____ EXTRACTED MATERIAL
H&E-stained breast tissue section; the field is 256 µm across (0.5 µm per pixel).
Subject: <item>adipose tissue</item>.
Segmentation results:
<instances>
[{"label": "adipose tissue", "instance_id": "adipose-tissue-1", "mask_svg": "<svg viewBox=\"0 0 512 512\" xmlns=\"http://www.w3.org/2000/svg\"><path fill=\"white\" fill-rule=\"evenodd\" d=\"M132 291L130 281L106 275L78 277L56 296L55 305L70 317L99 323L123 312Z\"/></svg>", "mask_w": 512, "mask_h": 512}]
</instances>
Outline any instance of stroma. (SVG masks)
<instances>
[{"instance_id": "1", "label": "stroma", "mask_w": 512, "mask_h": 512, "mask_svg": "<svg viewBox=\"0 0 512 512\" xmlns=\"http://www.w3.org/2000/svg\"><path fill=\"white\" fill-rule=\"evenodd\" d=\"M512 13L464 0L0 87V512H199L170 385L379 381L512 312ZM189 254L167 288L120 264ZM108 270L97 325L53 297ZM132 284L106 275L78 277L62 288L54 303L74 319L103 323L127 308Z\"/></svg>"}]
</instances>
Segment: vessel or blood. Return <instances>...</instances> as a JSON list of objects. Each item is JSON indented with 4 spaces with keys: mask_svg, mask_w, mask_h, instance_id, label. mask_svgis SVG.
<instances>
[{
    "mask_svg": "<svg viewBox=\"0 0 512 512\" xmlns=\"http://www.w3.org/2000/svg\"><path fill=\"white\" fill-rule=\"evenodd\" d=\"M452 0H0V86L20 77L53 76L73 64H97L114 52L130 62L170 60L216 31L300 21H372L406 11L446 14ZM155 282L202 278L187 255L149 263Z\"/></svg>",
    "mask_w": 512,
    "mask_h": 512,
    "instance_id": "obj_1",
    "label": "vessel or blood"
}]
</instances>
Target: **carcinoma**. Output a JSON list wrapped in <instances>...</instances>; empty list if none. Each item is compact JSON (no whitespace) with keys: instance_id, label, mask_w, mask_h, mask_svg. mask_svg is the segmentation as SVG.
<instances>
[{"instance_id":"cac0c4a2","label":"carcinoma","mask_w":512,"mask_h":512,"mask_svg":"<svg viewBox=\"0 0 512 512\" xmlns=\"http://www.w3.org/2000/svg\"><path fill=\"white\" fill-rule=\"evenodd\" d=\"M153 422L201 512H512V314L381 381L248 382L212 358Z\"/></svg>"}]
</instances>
________
For this exercise, please retype exactly the lines in the listing from the line with "Target: **carcinoma**. Output" through its last line, both ends included.

RESULT OF THE EXERCISE »
Target: **carcinoma**. Output a JSON list wrapped in <instances>...</instances>; empty list if none. Each item is compact JSON (no whitespace) with keys: instance_id, label, mask_w, mask_h, mask_svg. mask_svg is the segmentation as SVG.
<instances>
[{"instance_id":"cac0c4a2","label":"carcinoma","mask_w":512,"mask_h":512,"mask_svg":"<svg viewBox=\"0 0 512 512\" xmlns=\"http://www.w3.org/2000/svg\"><path fill=\"white\" fill-rule=\"evenodd\" d=\"M153 422L201 512H512V314L381 381L248 382L212 358Z\"/></svg>"}]
</instances>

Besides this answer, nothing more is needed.